● TASK REQUIREMENTS: Each line of the material below is to be written out exactly. Leave out any picture.

● DATA TO USE:
____
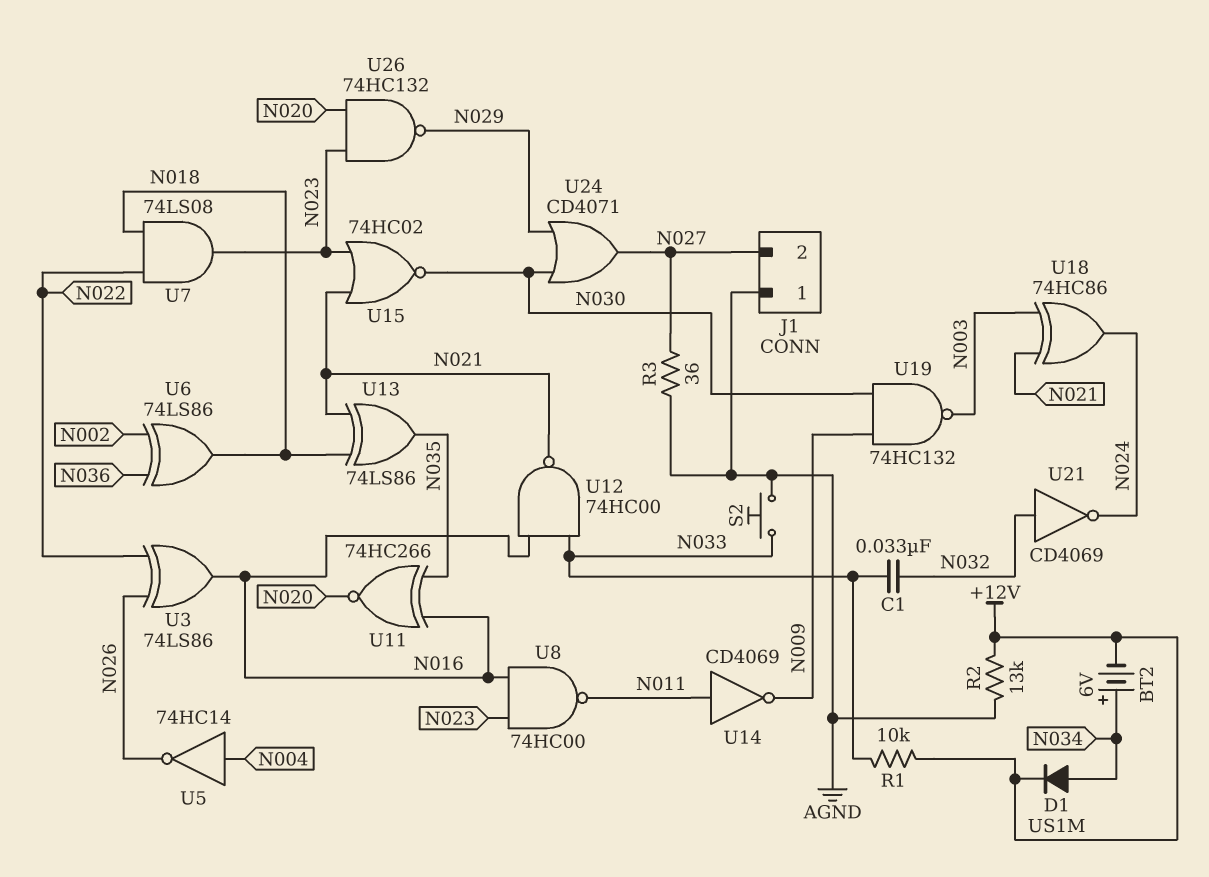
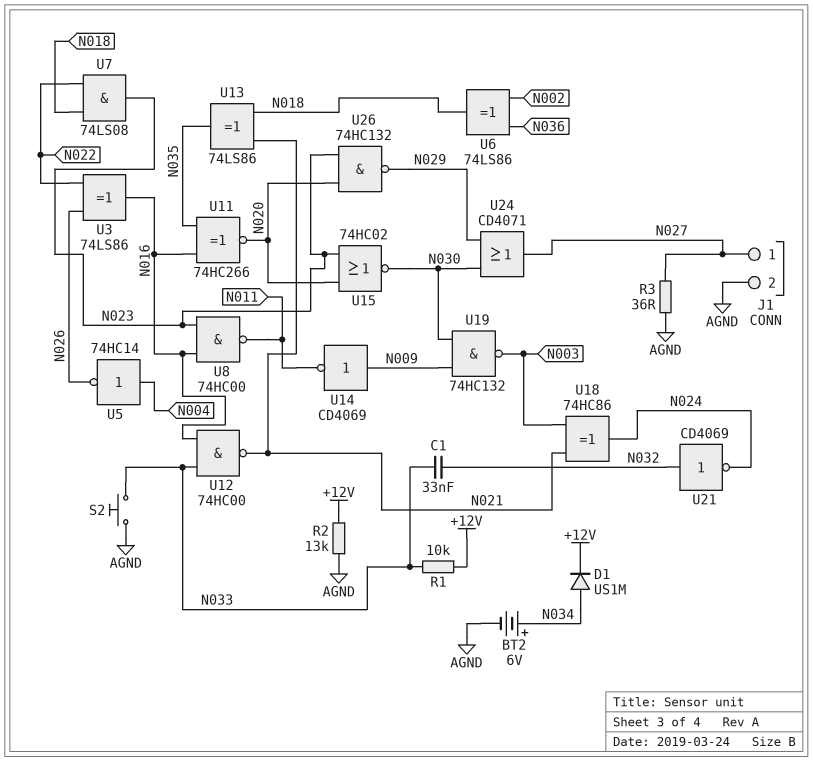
BT2: 6V (plus N034, minus +12V) -> 6V (plus N034, minus AGND)
J1 pin 1: AGND -> N027
J1 pin 2: N027 -> AGND
U14: NOT CD4069 (in N011, out N009) -> NOT CD4069 (in N009, out N011)
U15: NOR 74HC02 (in N021, in N023, out N030) -> NOR 74HC02 (in N020, in N023, out N030)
____
● RESPONSE TO THIS EXERCISE:
BT2: 6V (plus N034, minus +12V) -> 6V (plus N034, minus AGND)
J1 pin 1: AGND -> N027
J1 pin 2: N027 -> AGND
U14: NOT CD4069 (in N011, out N009) -> NOT CD4069 (in N009, out N011)
U15: NOR 74HC02 (in N021, in N023, out N030) -> NOR 74HC02 (in N020, in N023, out N030)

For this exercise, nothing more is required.